BEGIN Dataset

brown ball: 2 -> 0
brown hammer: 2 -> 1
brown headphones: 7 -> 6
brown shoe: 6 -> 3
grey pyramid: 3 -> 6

END Dataset
BEGIN Dataset

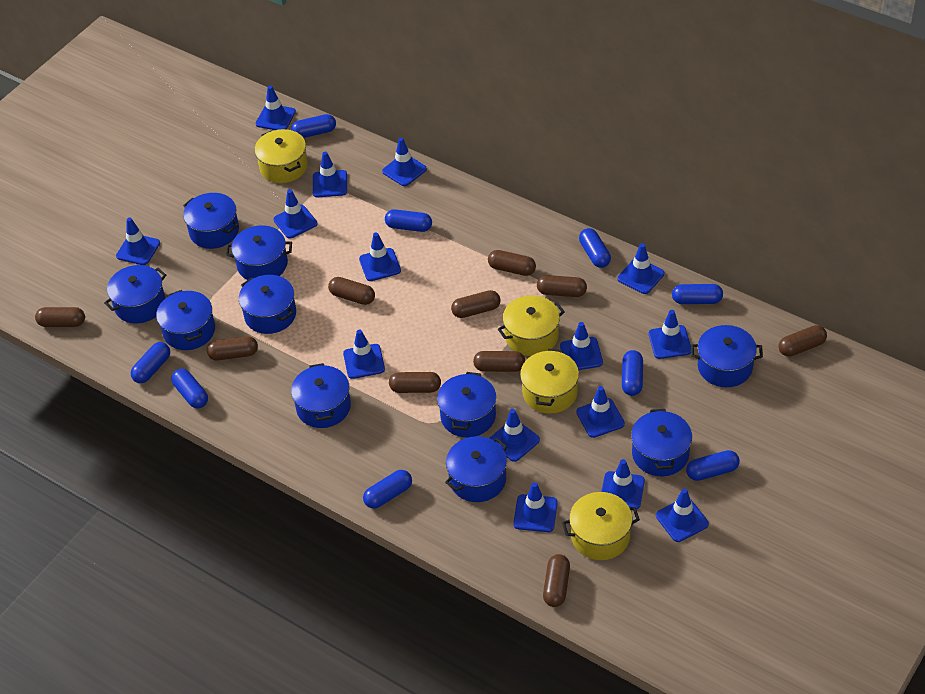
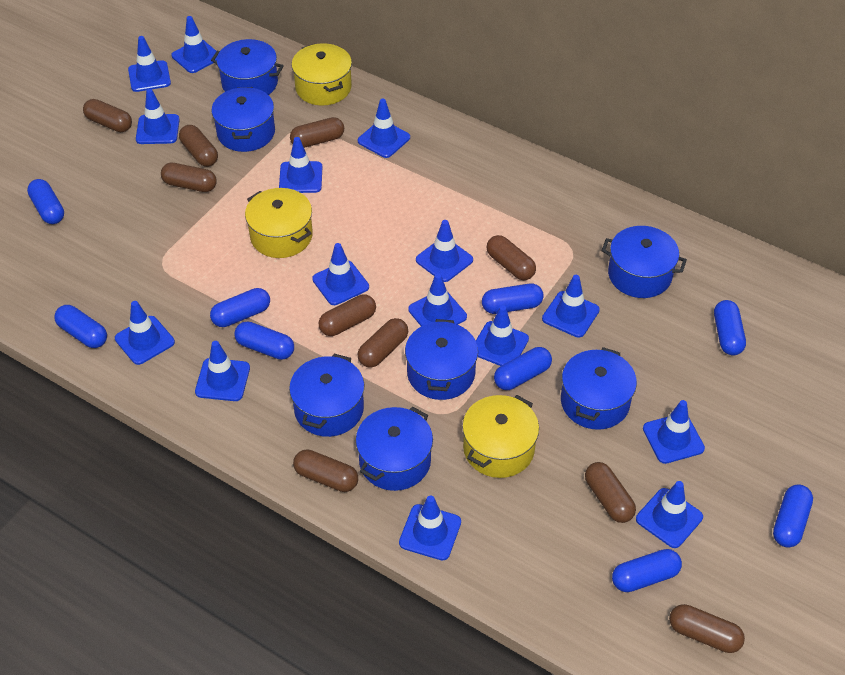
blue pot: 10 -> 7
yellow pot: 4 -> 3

END Dataset

Task brief:
Pick each line holding the word "brown" out of the data and copy it.

Task solution:
brown ball: 2 -> 0
brown hammer: 2 -> 1
brown headphones: 7 -> 6
brown shoe: 6 -> 3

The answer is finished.